Description of the task:
Word for word, transcribe the data below from the line with "D203: LED (A" to the line with "IC203 pin RA2: SIG13 -> none", keeping both of those lines.

Raw data:
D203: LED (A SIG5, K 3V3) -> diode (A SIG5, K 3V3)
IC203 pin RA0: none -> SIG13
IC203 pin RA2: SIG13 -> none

---

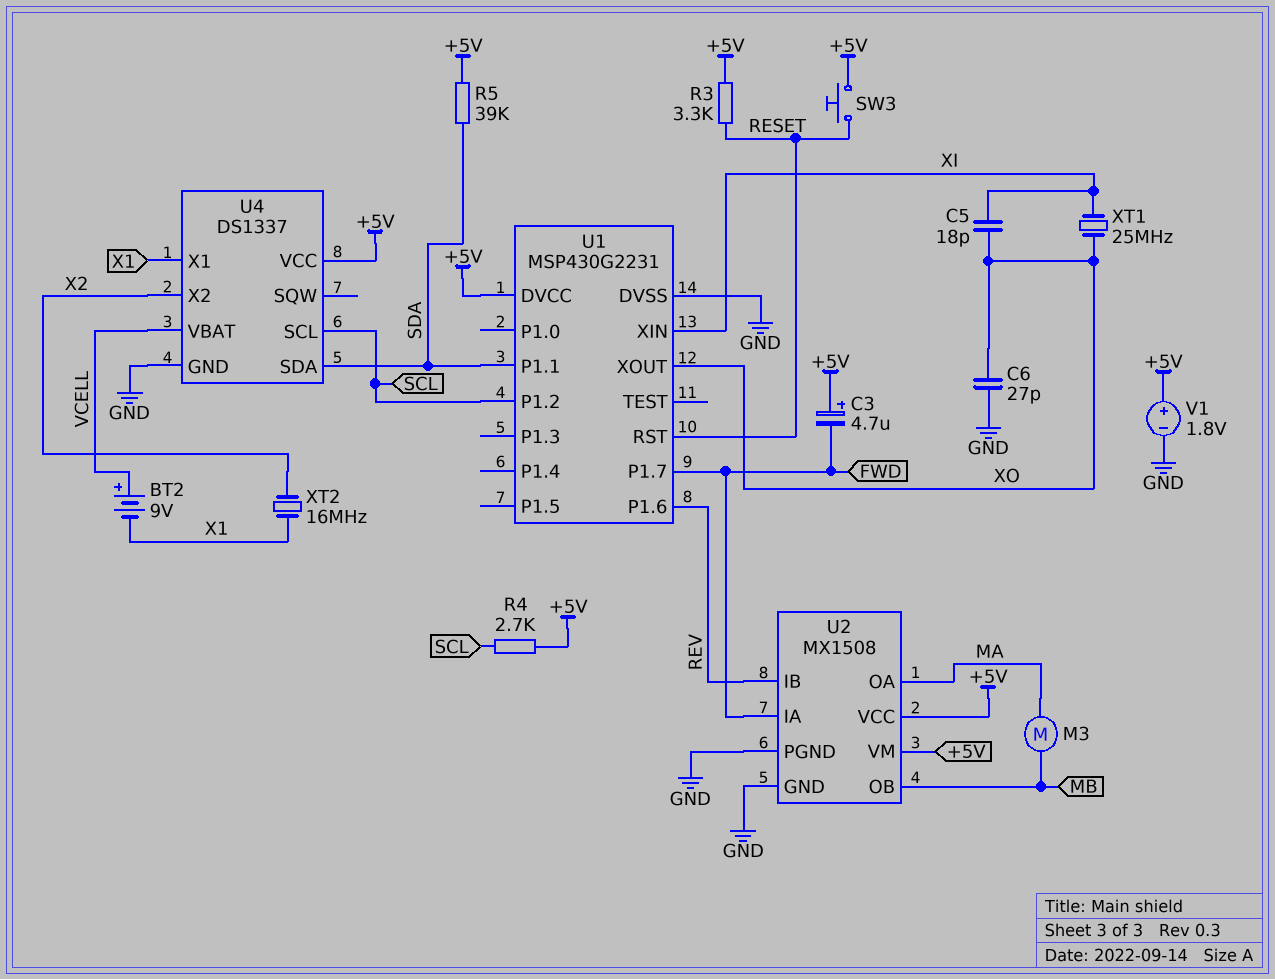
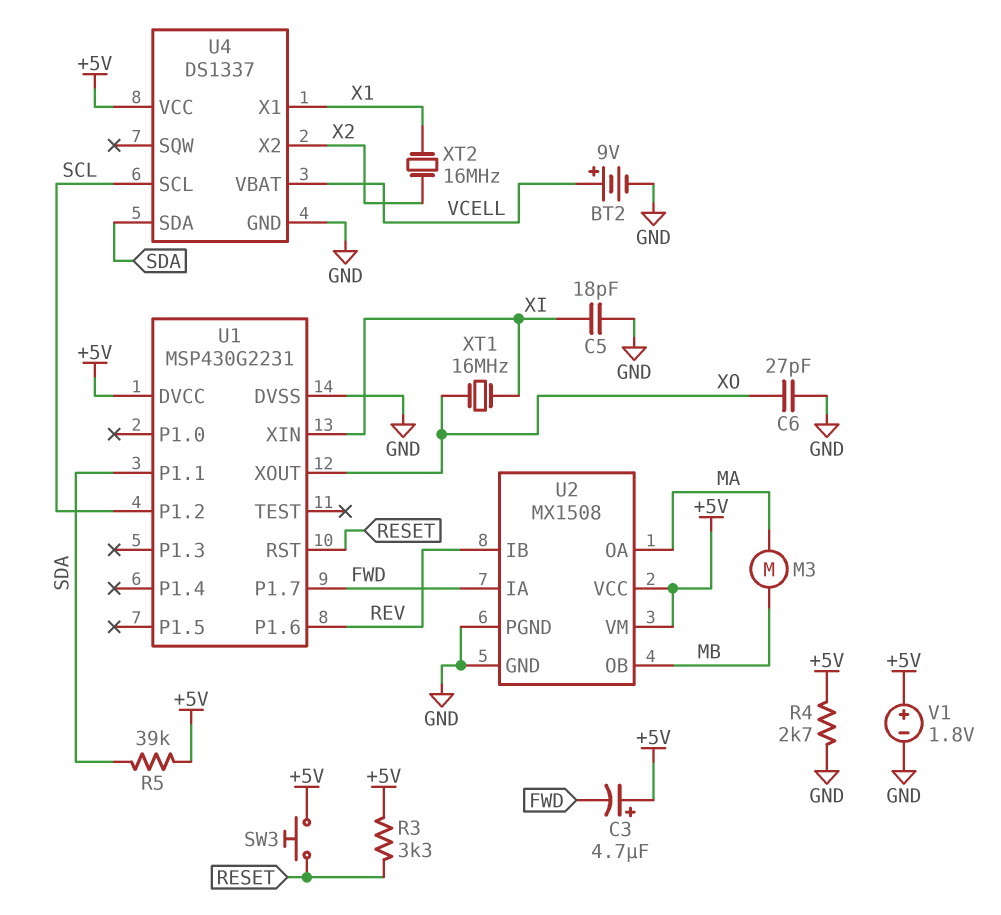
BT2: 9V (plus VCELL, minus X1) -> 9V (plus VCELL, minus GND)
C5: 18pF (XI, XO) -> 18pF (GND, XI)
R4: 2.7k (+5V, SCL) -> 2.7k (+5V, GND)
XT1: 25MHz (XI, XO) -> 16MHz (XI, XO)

The answer:
D203: LED (A SIG5, K 3V3) -> diode (A SIG5, K 3V3)
IC203 pin RA0: none -> SIG13
IC203 pin RA2: SIG13 -> none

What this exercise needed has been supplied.